## What is expected
Copy every line of the data below exactly as given, except for the pictures.

## Raw data
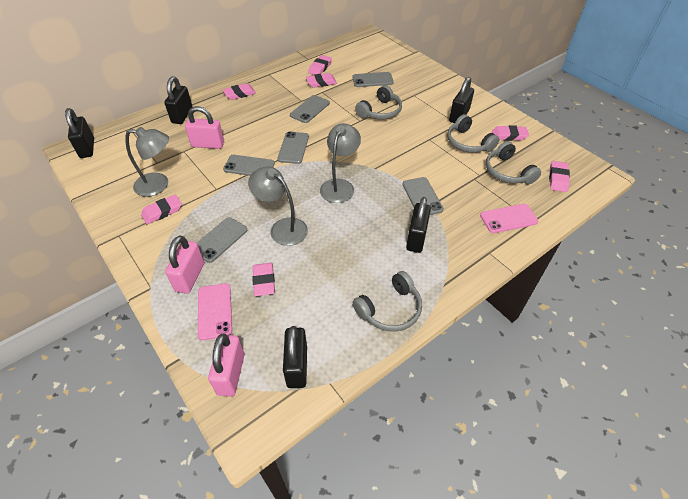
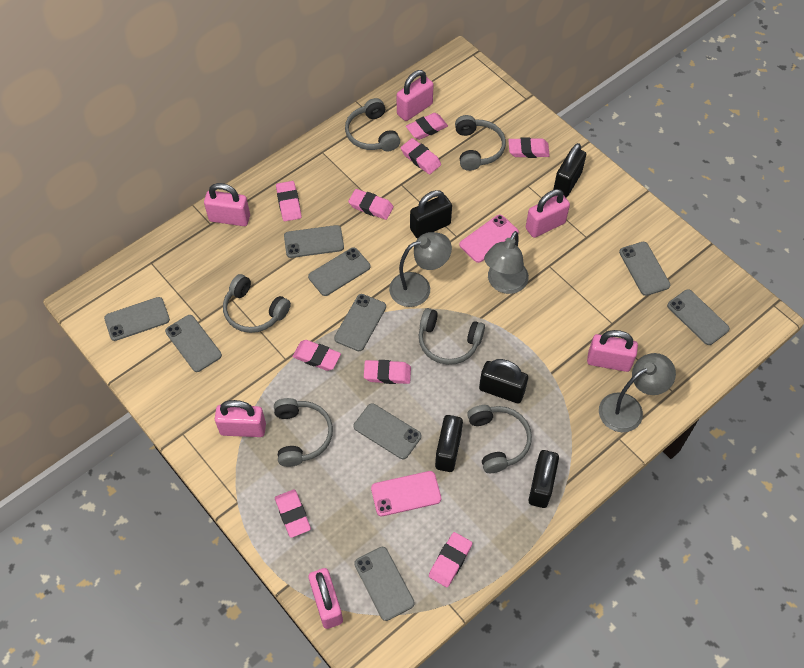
grey headphones: 4 -> 6
grey phone: 6 -> 9
pink eraser: 7 -> 9
pink padlock: 3 -> 6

## Task output
grey headphones: 4 -> 6
grey phone: 6 -> 9
pink eraser: 7 -> 9
pink padlock: 3 -> 6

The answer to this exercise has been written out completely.